EXERCISE INSTRUCTIONS
Each line from the opening of the records that follow to the line with "C7: 220nF (GND, N_3) -> none" needs to be written out exactly. Add nothing.

Dataset entries:
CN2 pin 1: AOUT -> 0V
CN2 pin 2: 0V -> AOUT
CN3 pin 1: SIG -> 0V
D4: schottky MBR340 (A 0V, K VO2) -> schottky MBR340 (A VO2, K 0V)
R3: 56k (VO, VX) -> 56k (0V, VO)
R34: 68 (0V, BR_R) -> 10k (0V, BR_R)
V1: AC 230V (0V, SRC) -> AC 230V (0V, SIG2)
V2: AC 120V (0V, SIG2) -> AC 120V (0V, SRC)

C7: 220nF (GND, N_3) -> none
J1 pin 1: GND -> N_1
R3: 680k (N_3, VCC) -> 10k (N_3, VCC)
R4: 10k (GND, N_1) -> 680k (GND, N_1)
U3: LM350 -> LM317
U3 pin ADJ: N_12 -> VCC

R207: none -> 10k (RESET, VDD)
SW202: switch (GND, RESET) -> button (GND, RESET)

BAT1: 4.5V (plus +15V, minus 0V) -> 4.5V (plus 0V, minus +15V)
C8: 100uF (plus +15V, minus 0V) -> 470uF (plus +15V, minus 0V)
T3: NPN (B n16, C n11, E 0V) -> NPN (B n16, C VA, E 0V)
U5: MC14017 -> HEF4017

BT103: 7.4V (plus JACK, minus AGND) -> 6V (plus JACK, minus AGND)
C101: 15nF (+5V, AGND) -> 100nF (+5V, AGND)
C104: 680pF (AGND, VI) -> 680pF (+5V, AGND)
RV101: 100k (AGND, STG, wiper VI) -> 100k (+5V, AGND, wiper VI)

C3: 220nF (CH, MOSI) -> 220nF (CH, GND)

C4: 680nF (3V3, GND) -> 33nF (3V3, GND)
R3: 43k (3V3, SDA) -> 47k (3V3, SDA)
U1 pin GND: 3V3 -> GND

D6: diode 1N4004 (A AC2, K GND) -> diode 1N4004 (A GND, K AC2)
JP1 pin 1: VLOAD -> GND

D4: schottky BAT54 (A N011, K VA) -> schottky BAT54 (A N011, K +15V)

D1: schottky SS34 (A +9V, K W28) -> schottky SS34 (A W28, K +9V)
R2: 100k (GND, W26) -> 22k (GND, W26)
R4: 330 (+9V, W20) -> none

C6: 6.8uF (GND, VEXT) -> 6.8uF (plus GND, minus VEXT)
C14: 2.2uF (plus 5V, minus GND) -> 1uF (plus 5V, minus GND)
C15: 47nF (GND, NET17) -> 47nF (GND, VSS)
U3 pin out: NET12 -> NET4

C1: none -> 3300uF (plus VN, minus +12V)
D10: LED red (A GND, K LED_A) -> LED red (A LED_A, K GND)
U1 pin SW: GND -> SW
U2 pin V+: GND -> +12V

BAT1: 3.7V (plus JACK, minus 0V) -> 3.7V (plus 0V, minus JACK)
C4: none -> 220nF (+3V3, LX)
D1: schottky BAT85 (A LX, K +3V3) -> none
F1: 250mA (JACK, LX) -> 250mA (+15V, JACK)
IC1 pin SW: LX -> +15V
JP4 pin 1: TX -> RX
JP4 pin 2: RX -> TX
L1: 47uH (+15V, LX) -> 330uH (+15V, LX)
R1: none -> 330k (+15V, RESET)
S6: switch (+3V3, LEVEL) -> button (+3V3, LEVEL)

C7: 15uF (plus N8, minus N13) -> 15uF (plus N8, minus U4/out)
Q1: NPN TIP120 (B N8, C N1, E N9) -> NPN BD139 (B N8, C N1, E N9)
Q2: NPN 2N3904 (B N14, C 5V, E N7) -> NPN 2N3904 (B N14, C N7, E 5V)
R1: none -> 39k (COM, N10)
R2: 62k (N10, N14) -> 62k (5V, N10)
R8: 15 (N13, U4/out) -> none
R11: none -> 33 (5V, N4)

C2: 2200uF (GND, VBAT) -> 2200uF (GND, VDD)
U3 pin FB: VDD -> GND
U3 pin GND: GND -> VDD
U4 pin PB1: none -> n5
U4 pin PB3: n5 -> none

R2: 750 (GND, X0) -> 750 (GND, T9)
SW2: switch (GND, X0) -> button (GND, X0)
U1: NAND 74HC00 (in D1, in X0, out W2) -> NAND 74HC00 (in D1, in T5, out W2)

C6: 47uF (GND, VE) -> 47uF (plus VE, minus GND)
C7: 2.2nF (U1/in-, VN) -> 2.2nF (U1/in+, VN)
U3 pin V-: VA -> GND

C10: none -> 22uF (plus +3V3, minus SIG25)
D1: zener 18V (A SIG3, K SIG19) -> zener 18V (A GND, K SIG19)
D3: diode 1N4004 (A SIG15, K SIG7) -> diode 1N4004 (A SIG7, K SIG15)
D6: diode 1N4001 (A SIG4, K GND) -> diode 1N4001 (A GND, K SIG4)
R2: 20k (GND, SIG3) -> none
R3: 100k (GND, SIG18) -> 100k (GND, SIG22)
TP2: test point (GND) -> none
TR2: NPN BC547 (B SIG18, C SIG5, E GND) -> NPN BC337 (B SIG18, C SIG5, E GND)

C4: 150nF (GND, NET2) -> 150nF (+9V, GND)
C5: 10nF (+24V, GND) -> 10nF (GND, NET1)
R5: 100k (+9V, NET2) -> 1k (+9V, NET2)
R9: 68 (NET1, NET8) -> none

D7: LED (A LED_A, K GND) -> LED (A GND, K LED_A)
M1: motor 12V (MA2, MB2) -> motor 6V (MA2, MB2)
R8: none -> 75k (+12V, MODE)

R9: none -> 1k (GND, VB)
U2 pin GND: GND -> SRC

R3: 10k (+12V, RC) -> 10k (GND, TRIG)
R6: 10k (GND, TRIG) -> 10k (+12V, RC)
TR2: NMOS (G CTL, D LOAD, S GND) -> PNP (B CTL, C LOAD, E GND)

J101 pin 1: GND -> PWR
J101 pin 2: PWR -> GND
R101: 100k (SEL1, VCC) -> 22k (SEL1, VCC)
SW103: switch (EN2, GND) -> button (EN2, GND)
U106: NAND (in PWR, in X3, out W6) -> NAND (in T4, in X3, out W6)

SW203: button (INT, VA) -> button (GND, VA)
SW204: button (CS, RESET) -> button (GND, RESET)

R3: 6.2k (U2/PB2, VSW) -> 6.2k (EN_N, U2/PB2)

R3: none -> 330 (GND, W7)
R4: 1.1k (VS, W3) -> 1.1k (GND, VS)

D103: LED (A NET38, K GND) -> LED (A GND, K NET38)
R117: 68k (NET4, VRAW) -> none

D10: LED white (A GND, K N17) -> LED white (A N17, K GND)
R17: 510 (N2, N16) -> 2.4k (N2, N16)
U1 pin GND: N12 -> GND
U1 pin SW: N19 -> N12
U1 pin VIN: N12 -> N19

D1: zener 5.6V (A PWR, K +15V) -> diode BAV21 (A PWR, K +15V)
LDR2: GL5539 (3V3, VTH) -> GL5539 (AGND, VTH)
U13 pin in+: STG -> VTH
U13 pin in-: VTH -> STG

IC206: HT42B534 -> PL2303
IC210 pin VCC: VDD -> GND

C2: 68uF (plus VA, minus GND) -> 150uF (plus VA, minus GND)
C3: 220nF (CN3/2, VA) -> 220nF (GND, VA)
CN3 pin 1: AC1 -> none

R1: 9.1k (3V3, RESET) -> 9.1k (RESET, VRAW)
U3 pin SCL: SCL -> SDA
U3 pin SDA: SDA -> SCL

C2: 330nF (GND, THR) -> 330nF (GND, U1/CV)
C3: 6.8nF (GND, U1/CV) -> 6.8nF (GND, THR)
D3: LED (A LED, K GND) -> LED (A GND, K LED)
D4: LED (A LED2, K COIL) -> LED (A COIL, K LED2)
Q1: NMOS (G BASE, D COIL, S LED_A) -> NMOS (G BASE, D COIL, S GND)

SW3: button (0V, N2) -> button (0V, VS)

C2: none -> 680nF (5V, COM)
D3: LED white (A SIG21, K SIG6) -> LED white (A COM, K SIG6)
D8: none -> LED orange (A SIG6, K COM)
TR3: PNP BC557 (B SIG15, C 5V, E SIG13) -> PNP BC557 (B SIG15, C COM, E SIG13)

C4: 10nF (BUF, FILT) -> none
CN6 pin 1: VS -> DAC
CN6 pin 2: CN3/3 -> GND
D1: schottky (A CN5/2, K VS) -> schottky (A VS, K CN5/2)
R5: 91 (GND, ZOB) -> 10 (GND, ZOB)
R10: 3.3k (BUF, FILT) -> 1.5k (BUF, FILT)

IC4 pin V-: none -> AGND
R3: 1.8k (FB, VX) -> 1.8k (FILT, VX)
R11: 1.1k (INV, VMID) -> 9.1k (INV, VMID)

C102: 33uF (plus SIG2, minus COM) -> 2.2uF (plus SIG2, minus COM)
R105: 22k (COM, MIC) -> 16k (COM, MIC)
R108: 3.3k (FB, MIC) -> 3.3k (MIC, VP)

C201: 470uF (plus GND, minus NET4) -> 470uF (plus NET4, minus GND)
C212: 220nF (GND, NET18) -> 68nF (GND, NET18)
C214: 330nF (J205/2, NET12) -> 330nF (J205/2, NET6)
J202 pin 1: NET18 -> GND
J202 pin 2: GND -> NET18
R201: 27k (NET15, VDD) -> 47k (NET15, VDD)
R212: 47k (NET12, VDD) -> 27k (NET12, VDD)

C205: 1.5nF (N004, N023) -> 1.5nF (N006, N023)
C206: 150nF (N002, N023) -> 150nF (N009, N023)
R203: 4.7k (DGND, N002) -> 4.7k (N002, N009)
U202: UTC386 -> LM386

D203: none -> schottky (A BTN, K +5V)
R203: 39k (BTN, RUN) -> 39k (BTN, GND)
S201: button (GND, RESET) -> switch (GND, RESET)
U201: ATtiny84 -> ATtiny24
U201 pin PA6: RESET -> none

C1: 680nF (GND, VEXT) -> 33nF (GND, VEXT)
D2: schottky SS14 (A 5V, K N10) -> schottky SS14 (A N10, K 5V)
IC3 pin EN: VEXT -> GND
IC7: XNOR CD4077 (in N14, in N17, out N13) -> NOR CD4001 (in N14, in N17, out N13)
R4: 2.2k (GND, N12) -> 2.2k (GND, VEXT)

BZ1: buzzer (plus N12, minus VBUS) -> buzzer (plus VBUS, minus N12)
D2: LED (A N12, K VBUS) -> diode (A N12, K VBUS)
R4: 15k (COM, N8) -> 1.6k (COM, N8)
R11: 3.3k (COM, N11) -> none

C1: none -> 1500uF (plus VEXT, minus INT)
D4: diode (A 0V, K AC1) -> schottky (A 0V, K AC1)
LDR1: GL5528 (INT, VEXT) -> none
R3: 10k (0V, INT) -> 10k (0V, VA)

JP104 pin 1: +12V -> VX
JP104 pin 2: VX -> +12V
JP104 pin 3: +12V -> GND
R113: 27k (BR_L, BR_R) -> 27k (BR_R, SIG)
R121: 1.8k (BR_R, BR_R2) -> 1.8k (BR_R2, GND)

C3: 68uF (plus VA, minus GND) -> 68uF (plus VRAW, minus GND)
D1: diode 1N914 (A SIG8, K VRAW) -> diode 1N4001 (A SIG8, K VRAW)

OUTPUT BELOW
CN2 pin 1: AOUT -> 0V
CN2 pin 2: 0V -> AOUT
CN3 pin 1: SIG -> 0V
D4: schottky MBR340 (A 0V, K VO2) -> schottky MBR340 (A VO2, K 0V)
R3: 56k (VO, VX) -> 56k (0V, VO)
R34: 68 (0V, BR_R) -> 10k (0V, BR_R)
V1: AC 230V (0V, SRC) -> AC 230V (0V, SIG2)
V2: AC 120V (0V, SIG2) -> AC 120V (0V, SRC)

C7: 220nF (GND, N_3) -> none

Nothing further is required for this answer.